Given records:
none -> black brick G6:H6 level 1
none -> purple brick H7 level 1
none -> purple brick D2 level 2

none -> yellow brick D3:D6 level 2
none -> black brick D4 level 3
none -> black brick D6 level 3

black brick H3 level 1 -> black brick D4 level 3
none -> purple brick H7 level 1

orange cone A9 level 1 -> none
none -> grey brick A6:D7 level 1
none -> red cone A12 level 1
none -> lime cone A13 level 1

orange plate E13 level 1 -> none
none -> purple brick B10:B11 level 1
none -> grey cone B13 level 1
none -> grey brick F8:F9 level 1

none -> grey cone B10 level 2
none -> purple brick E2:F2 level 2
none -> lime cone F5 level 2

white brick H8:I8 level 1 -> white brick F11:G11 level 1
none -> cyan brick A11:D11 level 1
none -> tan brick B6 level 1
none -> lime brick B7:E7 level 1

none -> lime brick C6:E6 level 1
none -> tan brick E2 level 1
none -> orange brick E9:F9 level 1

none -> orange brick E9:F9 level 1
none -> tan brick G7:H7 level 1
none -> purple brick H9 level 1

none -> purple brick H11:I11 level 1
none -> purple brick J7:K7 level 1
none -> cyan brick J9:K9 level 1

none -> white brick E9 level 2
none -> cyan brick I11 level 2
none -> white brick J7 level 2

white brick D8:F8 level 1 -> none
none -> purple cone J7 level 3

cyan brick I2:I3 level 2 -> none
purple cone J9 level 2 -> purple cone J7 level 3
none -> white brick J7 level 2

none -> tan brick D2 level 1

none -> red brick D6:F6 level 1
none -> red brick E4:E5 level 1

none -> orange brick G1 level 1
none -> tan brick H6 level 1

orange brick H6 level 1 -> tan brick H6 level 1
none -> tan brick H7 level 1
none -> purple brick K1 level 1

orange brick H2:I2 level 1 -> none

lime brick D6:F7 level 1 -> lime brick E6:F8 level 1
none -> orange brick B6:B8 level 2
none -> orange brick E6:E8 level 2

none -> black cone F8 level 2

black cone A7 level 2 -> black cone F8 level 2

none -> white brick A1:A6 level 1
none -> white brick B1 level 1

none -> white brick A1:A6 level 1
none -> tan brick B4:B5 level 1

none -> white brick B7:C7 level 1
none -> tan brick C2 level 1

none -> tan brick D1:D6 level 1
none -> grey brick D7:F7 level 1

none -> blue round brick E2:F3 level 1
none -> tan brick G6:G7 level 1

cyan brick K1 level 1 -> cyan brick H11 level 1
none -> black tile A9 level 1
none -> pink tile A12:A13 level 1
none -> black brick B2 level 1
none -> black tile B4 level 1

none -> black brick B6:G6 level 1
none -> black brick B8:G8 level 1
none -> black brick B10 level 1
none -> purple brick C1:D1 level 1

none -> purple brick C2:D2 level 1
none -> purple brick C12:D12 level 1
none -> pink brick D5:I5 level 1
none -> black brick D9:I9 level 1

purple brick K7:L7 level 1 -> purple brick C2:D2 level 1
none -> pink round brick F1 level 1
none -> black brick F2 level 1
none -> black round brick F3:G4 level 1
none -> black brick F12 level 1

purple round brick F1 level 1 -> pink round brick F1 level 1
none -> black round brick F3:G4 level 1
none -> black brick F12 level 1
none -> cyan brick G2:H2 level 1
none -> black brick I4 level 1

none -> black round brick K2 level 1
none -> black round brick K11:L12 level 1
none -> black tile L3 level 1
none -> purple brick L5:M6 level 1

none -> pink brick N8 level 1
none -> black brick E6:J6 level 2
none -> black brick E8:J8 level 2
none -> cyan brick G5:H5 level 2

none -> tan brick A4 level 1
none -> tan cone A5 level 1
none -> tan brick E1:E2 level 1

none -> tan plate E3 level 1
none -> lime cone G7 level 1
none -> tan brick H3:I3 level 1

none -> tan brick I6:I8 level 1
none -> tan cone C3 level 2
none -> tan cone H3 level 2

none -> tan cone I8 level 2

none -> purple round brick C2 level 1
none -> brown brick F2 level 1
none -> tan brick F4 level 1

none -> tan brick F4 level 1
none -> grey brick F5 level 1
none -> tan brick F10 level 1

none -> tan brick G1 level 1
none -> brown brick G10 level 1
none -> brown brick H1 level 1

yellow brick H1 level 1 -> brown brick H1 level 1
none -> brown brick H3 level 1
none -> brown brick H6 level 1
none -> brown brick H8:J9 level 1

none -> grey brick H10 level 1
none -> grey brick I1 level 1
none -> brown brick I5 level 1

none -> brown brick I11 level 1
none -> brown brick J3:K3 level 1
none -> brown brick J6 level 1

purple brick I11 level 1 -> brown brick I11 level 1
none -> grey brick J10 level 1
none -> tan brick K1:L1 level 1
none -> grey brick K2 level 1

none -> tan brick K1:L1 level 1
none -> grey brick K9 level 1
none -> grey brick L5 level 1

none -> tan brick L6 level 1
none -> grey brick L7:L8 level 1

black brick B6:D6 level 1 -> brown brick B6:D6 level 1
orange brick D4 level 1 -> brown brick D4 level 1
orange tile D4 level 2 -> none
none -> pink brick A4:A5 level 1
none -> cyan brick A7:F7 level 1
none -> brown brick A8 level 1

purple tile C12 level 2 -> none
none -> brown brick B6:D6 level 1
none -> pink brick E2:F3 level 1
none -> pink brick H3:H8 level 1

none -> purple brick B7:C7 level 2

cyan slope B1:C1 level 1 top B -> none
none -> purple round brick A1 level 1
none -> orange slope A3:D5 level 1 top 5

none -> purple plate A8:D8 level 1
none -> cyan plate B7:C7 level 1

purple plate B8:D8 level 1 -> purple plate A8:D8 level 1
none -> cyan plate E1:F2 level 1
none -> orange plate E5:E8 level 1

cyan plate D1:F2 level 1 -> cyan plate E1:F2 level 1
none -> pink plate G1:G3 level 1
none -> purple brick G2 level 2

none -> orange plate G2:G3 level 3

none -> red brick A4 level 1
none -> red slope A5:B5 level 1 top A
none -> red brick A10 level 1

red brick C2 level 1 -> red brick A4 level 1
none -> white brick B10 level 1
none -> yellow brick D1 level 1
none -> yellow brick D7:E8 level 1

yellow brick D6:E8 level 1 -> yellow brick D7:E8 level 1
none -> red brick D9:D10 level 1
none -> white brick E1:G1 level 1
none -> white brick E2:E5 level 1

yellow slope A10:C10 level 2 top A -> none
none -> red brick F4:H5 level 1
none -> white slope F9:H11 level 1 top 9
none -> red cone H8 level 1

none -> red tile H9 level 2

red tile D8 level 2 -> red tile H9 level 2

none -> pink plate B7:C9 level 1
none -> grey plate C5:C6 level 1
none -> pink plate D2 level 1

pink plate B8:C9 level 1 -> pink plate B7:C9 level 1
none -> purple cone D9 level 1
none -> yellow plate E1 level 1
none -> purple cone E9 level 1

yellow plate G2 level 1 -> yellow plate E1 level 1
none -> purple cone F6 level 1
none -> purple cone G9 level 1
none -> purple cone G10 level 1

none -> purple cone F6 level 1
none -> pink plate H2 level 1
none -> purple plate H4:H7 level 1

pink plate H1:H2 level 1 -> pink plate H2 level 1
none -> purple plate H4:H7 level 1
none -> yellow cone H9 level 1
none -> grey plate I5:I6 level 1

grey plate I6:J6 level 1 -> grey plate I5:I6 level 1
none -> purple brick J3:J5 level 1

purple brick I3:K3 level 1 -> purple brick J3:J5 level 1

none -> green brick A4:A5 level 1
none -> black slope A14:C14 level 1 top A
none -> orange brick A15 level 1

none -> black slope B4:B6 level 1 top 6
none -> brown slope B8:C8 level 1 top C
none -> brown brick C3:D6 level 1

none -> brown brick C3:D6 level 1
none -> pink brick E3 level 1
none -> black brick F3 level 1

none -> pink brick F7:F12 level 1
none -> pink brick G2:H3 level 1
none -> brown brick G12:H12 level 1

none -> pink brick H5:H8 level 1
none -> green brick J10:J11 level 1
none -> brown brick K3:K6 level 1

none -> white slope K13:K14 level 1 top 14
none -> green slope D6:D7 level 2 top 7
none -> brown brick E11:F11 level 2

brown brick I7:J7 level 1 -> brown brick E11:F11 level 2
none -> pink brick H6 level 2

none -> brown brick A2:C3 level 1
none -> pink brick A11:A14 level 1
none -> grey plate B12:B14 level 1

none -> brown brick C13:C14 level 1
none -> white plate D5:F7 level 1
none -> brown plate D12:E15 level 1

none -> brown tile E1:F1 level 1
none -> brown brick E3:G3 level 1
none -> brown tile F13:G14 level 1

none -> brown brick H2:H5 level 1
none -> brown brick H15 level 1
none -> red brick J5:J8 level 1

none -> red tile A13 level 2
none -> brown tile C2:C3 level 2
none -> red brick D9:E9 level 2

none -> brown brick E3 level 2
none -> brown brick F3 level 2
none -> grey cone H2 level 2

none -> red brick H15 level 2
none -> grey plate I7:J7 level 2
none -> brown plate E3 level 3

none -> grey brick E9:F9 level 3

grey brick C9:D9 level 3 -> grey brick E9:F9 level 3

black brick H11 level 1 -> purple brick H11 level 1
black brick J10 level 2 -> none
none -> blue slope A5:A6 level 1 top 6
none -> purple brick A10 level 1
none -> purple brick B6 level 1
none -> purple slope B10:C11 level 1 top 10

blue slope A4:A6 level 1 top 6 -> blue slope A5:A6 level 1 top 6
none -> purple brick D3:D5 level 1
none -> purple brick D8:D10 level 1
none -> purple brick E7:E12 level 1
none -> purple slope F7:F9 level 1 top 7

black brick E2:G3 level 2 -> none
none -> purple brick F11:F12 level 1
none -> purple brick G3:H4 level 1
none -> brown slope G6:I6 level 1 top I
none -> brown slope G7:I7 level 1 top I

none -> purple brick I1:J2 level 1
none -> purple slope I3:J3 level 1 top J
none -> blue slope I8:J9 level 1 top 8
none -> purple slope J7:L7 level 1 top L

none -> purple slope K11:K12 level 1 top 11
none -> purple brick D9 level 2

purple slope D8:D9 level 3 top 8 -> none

Task instructions:
Within the material above, extract exactly the lines that start at the line containing "none -> black slope A14:C14 level 1 top A" and stop after the line containing "none -> brown brick C13:C14 level 1", and only those.

Reply to the task:
none -> black slope A14:C14 level 1 top A
none -> orange brick A15 level 1

none -> black slope B4:B6 level 1 top 6
none -> brown slope B8:C8 level 1 top C
none -> brown brick C3:D6 level 1

none -> brown brick C3:D6 level 1
none -> pink brick E3 level 1
none -> black brick F3 level 1

none -> pink brick F7:F12 level 1
none -> pink brick G2:H3 level 1
none -> brown brick G12:H12 level 1

none -> pink brick H5:H8 level 1
none -> green brick J10:J11 level 1
none -> brown brick K3:K6 level 1

none -> white slope K13:K14 level 1 top 14
none -> green slope D6:D7 level 2 top 7
none -> brown brick E11:F11 level 2

brown brick I7:J7 level 1 -> brown brick E11:F11 level 2
none -> pink brick H6 level 2

none -> brown brick A2:C3 level 1
none -> pink brick A11:A14 level 1
none -> grey plate B12:B14 level 1

none -> brown brick C13:C14 level 1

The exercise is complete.